TASK - Tally every line in the entries below that holds "none", then give only the total.

GIVEN INFORMATION -
== Segment start ==
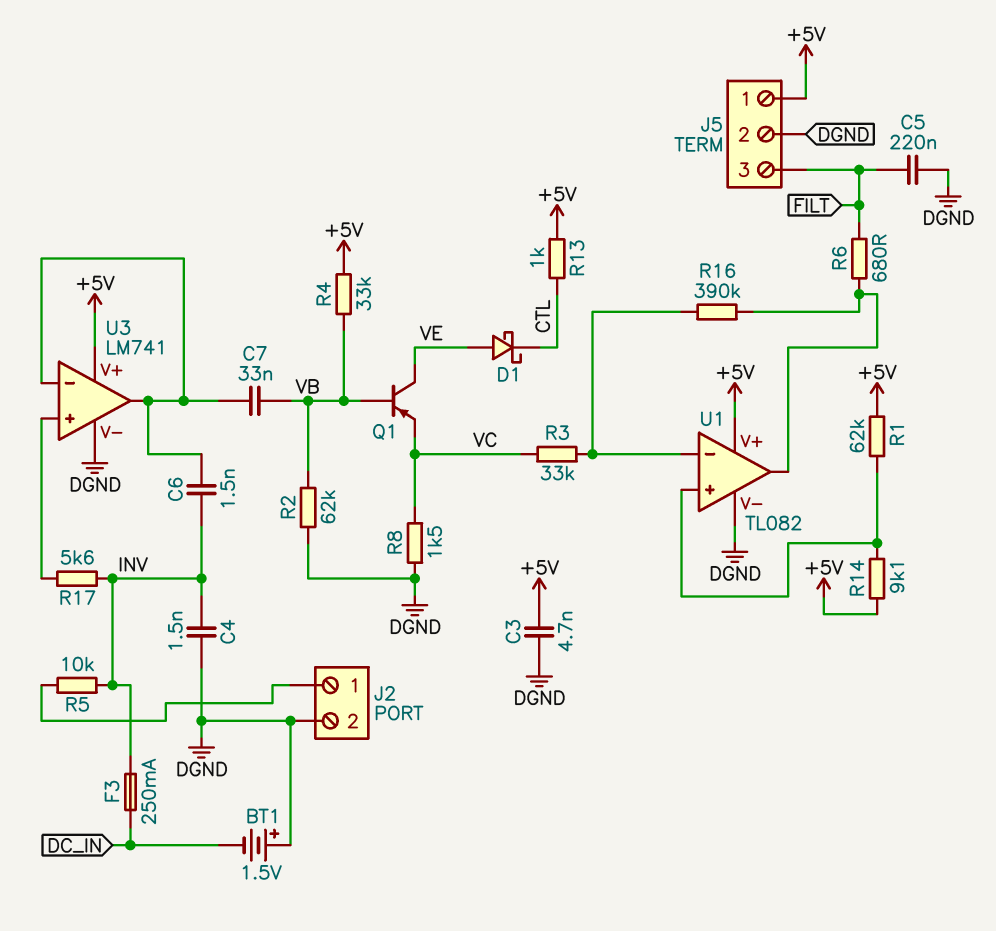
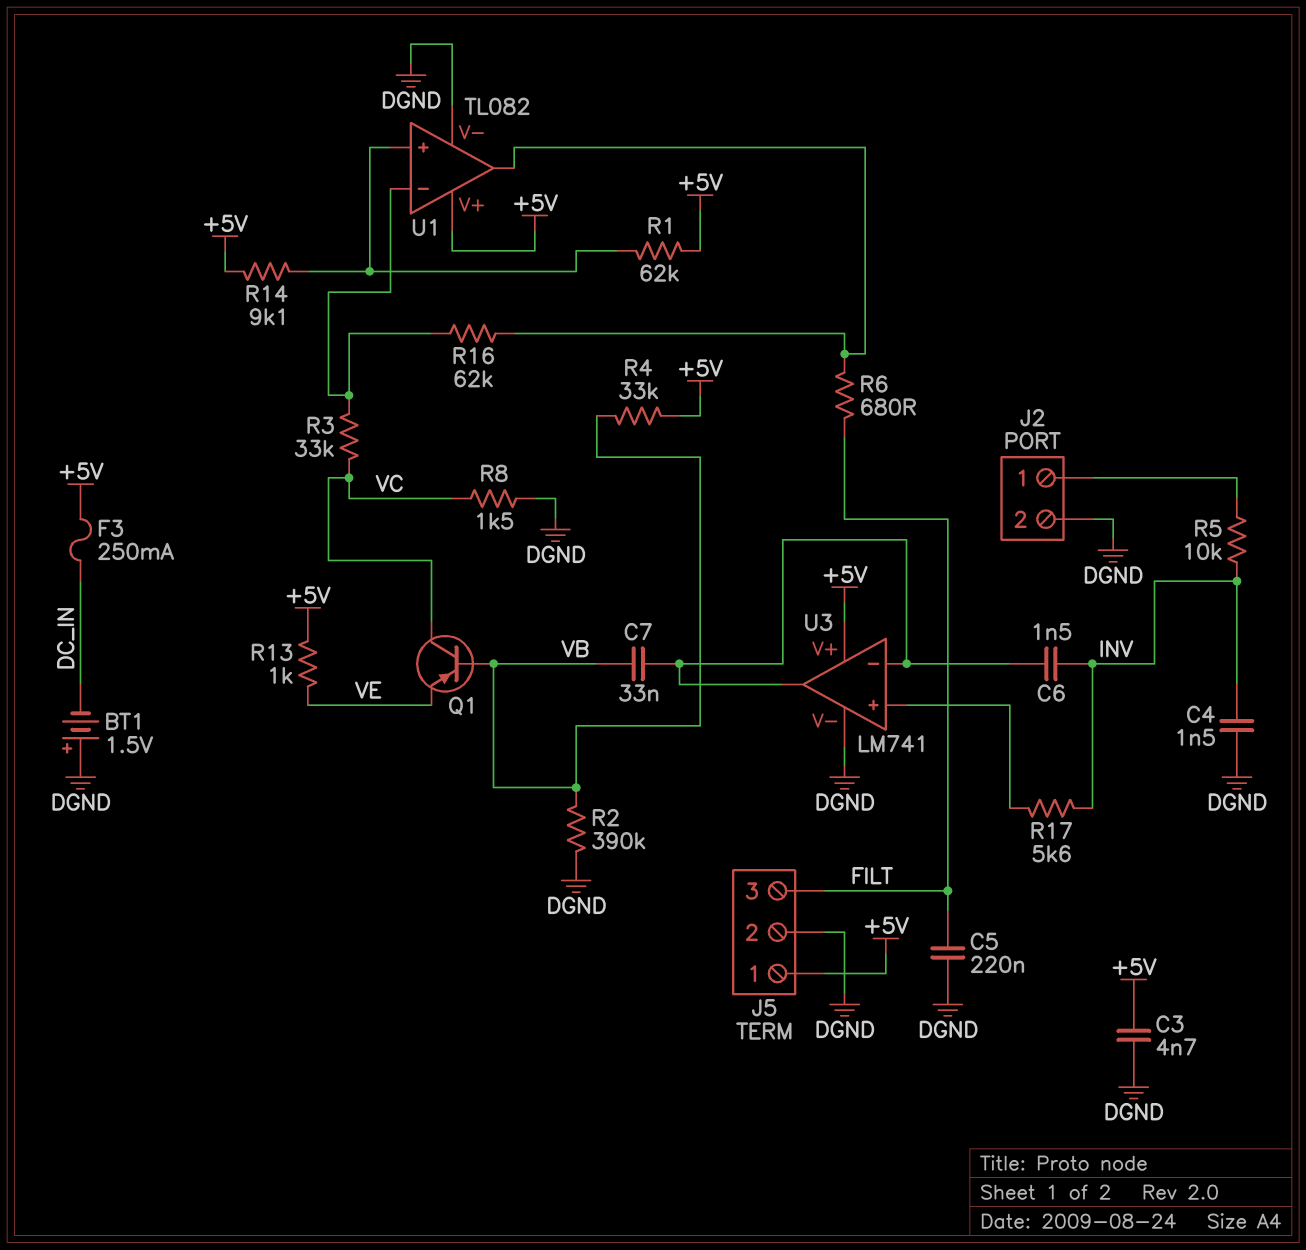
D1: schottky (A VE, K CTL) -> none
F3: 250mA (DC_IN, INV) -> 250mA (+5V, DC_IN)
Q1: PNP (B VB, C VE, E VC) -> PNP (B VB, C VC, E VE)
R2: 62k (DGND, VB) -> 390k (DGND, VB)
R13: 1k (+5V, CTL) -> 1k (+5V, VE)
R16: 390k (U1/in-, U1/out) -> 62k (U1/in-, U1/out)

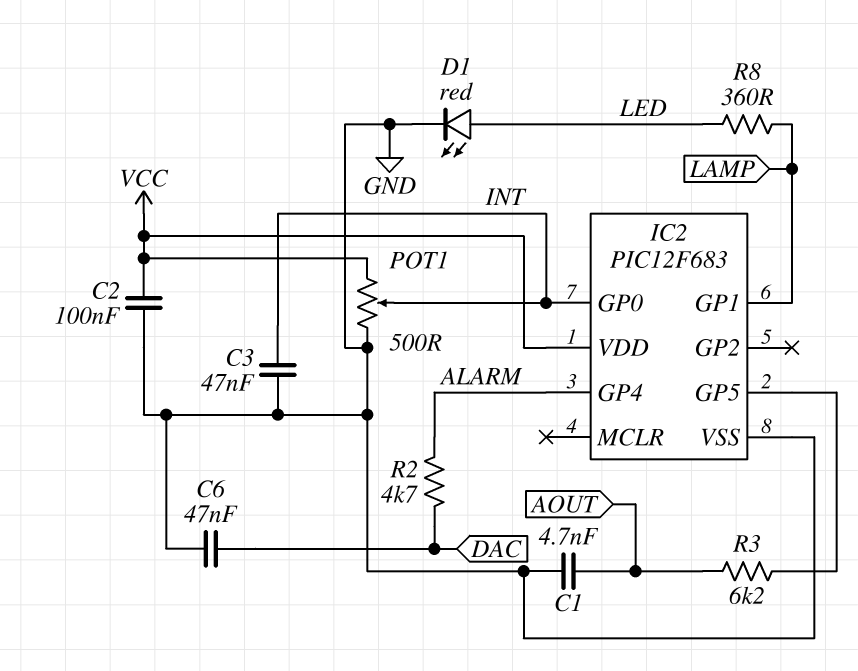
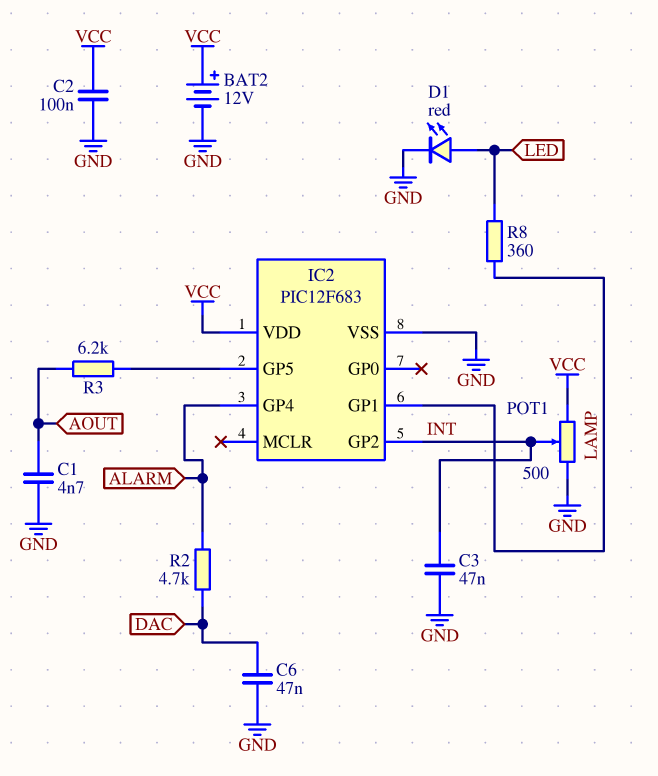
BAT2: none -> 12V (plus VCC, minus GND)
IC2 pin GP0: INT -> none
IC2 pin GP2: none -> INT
== Segment end ==
== Segment start ==
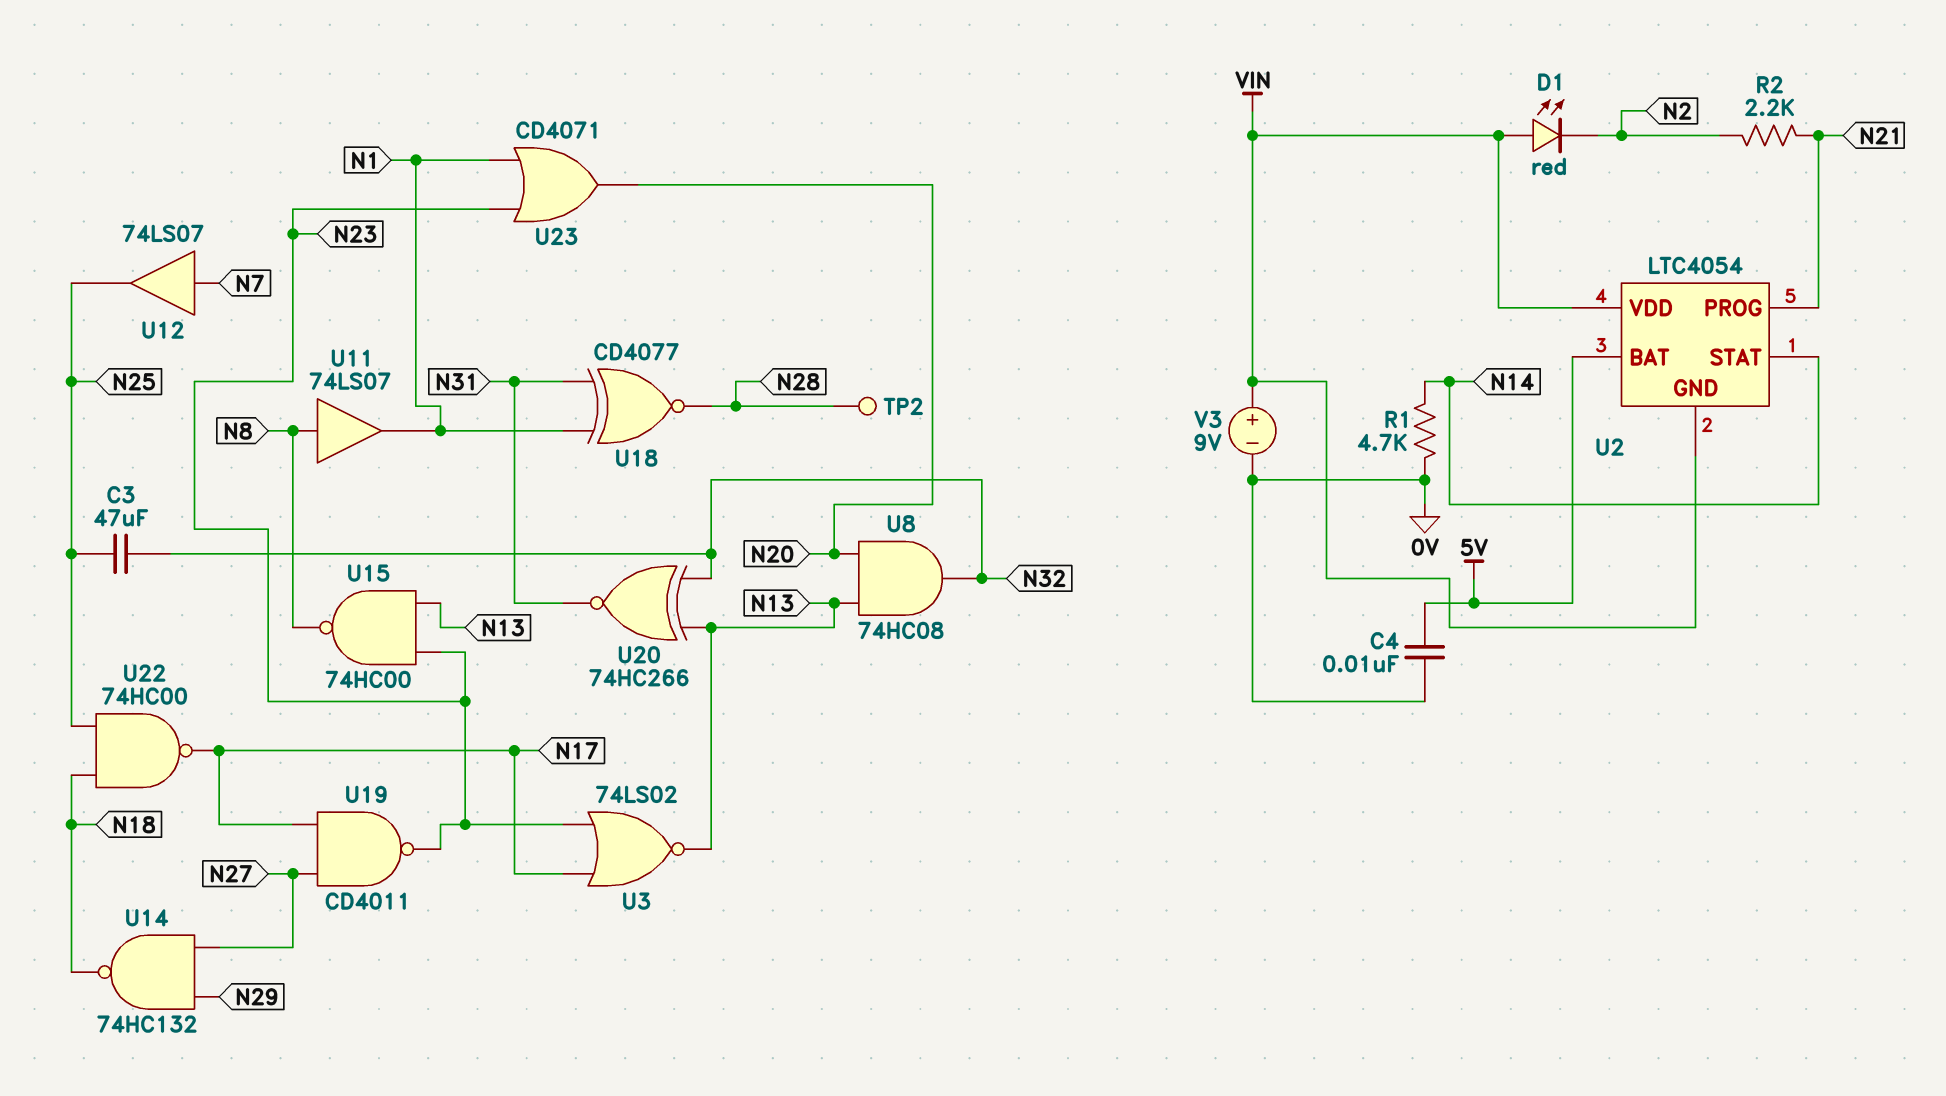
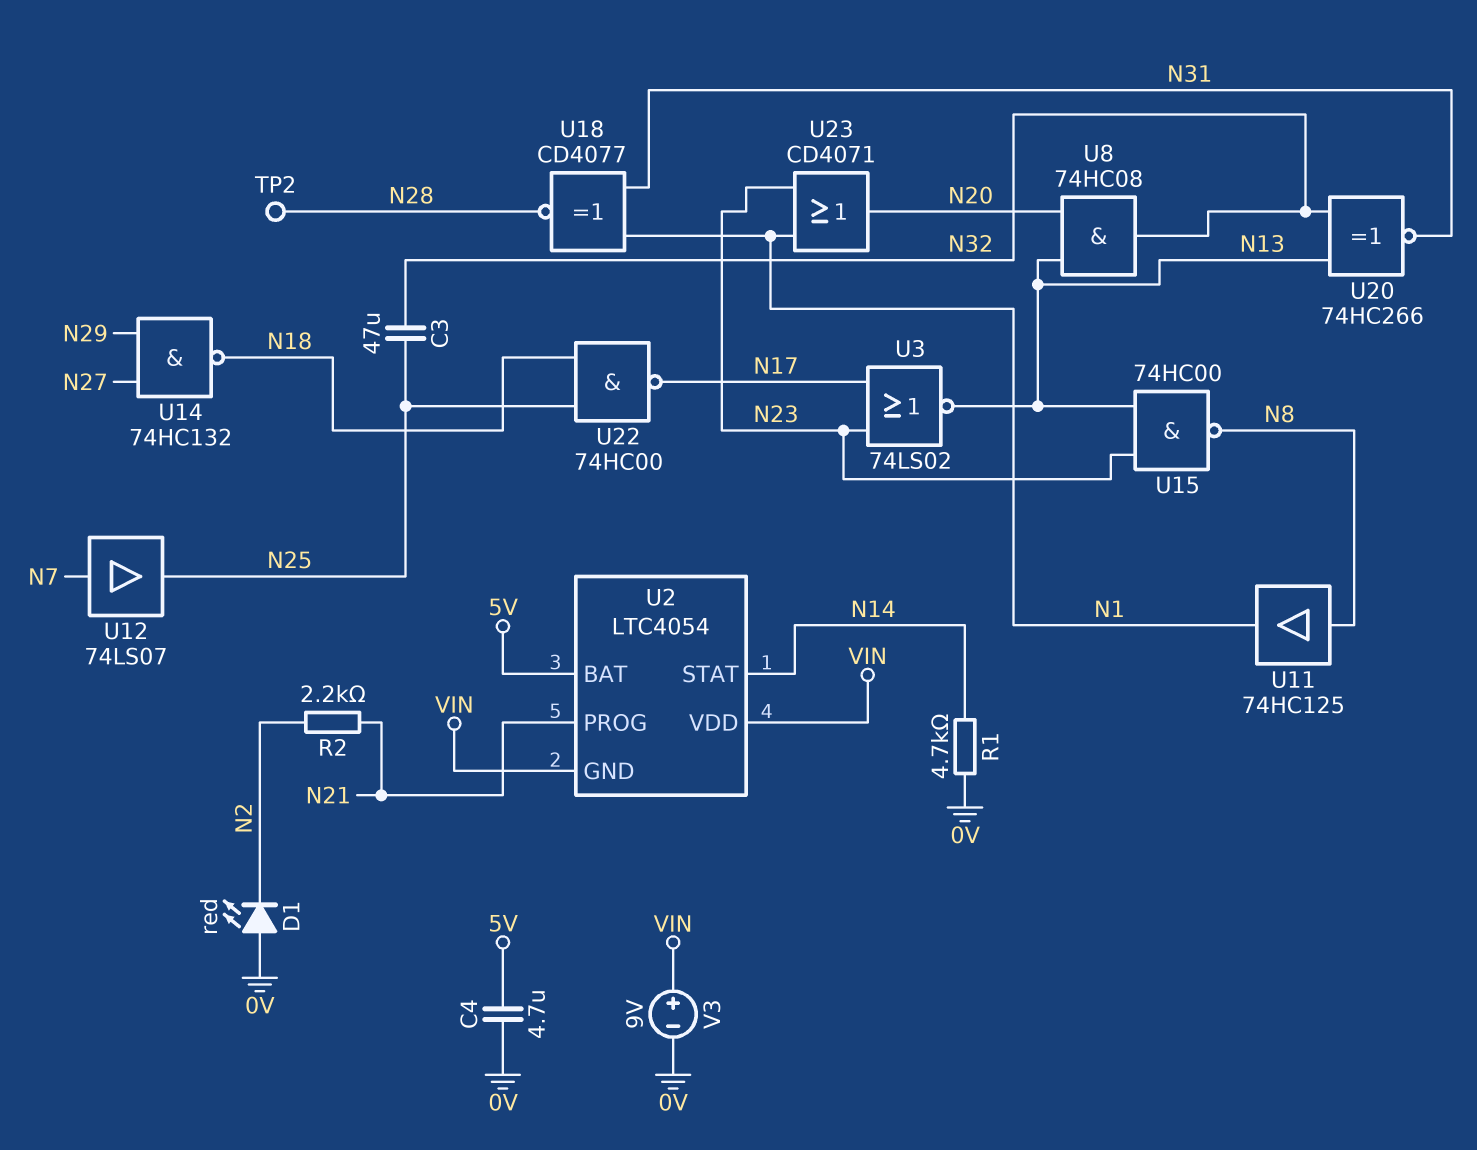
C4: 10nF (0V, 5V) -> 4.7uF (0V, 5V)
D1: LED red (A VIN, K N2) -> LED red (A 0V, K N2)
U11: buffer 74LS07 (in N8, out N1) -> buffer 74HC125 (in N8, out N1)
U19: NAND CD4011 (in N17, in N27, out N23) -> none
== Segment end ==
SOLUTION TO THE PROBLEM - 5